--- Exercise ---
Except for images, print the whole listing verbatim.

--- Materials provided ---

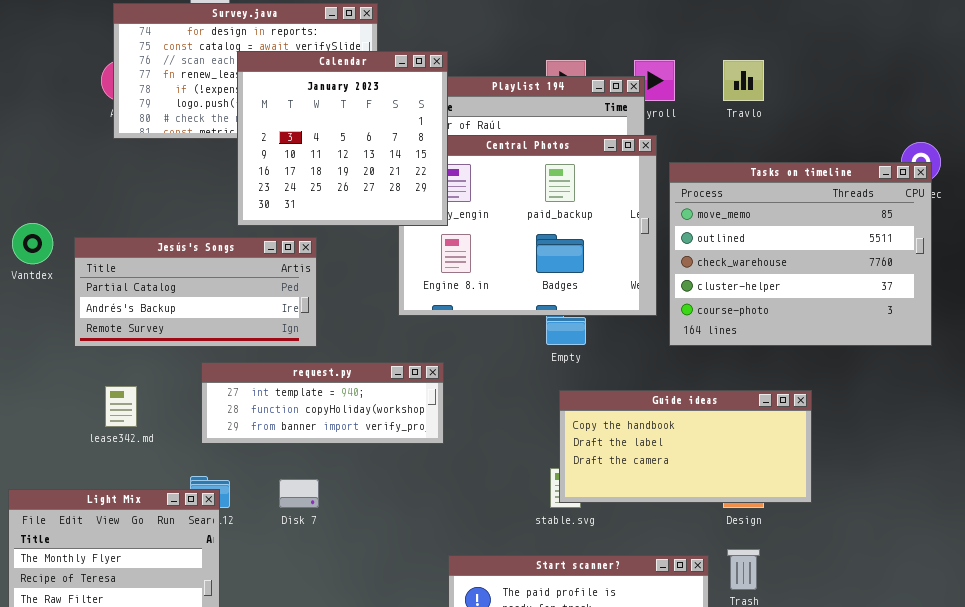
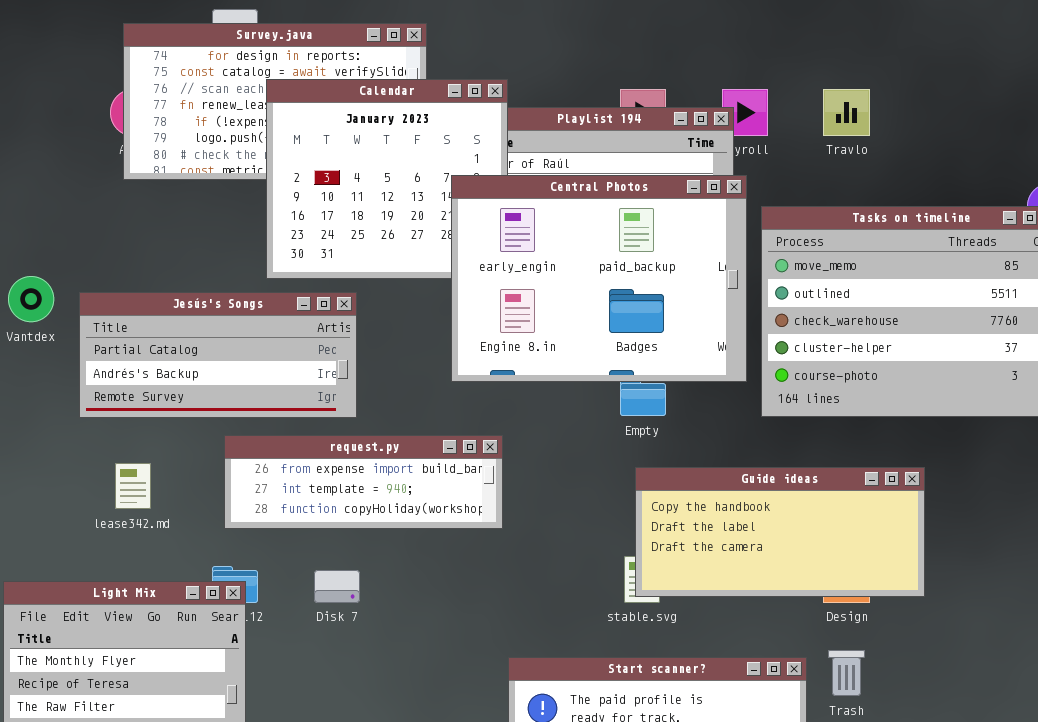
Central Photos: [398,135,657,316] -> [451,175,747,382], raised
request.py: [201,362,444,444] -> [224,435,503,529], scrolled up 1 row

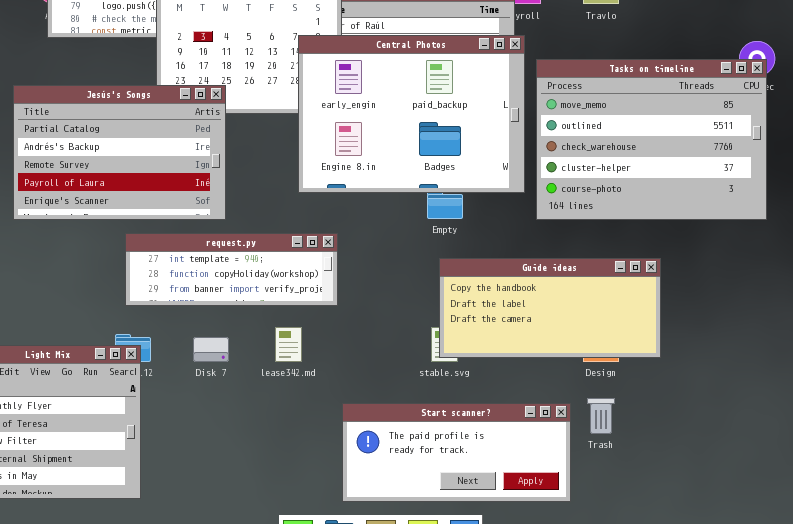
Jesús's Songs: [79,292,357,418] -> [13,85,226,220], resized
request.py: [224,435,503,529] -> [125,233,338,306], scrolled down 1 row
lease342.md: [115,463,151,509] -> [275,327,302,362], moved

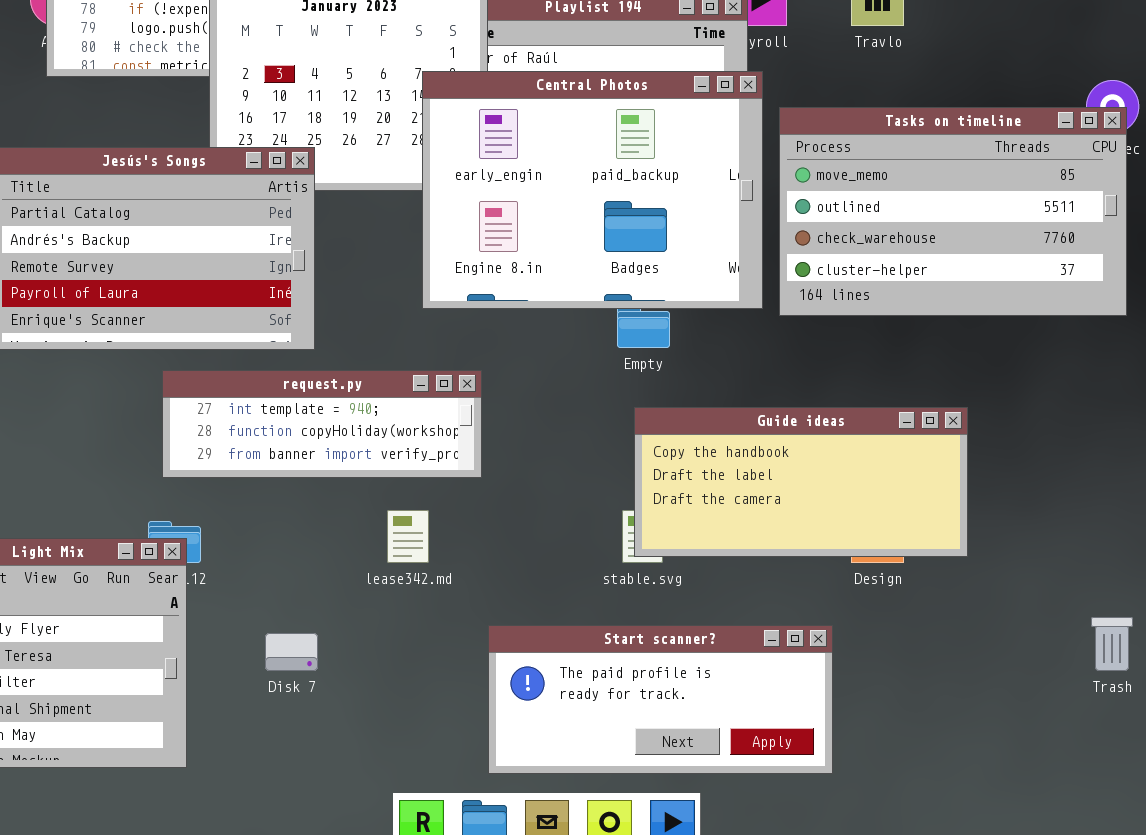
Tasks on timeline: [536,59,767,220] -> [779,107,1127,316], resized
Disk 7: [193,337,229,362] -> [265,633,318,671], moved
Trash: [587,398,615,434] -> [1091,617,1133,671], moved

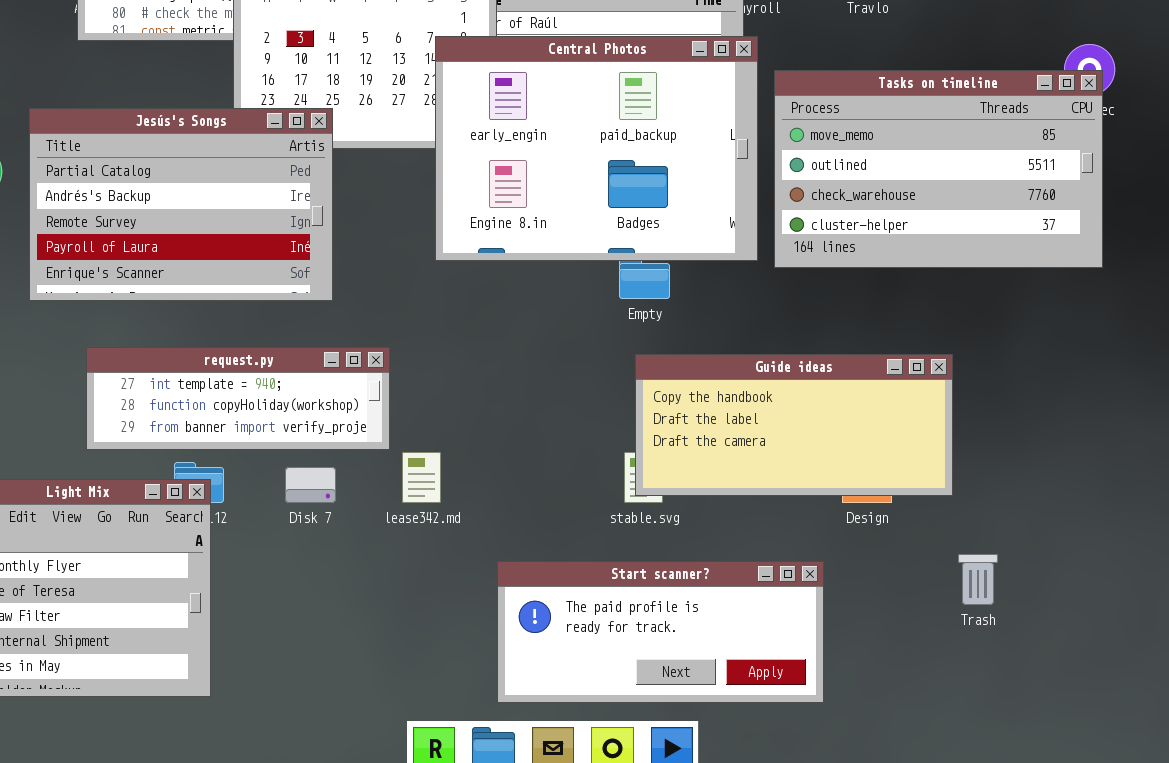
request.py: [162,370,482,478] -> [86,347,390,450], moved
Trash: [1091,617,1133,671] -> [958,554,998,605], moved
Disk 7: [265,633,318,671] -> [285,467,336,503], moved

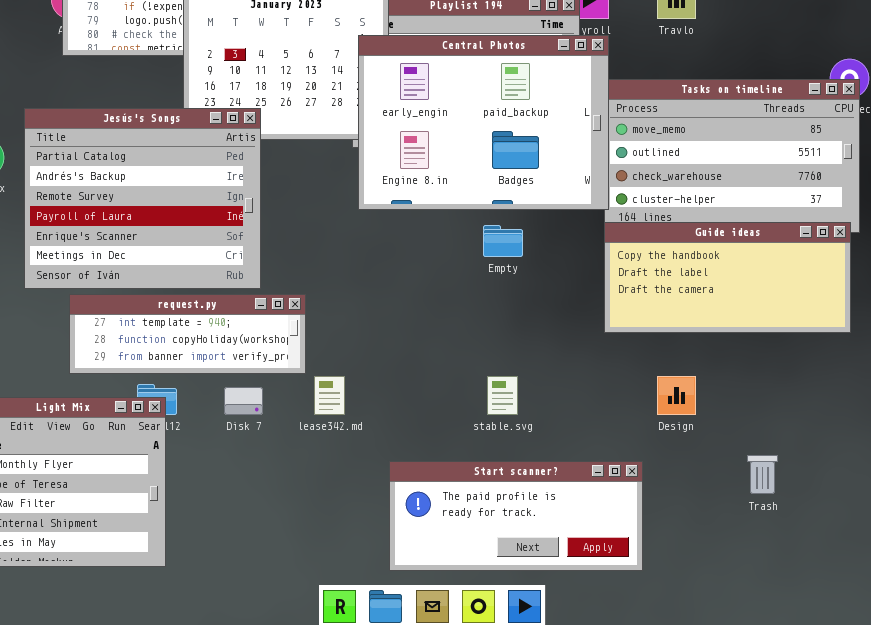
Central Photos: [435,36,758,261] -> [358,35,609,210], moved
Jesús's Songs: [29,108,333,301] -> [24,108,261,289], resized
Guide ideas: [635,354,953,496] -> [604,222,851,333], moved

--- Finished task ---
Central Photos: [398,135,657,316] -> [451,175,747,382], raised
request.py: [201,362,444,444] -> [224,435,503,529], scrolled up 1 row

Jesús's Songs: [79,292,357,418] -> [13,85,226,220], resized
request.py: [224,435,503,529] -> [125,233,338,306], scrolled down 1 row
lease342.md: [115,463,151,509] -> [275,327,302,362], moved

Tasks on timeline: [536,59,767,220] -> [779,107,1127,316], resized
Disk 7: [193,337,229,362] -> [265,633,318,671], moved
Trash: [587,398,615,434] -> [1091,617,1133,671], moved

request.py: [162,370,482,478] -> [86,347,390,450], moved
Trash: [1091,617,1133,671] -> [958,554,998,605], moved
Disk 7: [265,633,318,671] -> [285,467,336,503], moved

Central Photos: [435,36,758,261] -> [358,35,609,210], moved
Jesús's Songs: [29,108,333,301] -> [24,108,261,289], resized
Guide ideas: [635,354,953,496] -> [604,222,851,333], moved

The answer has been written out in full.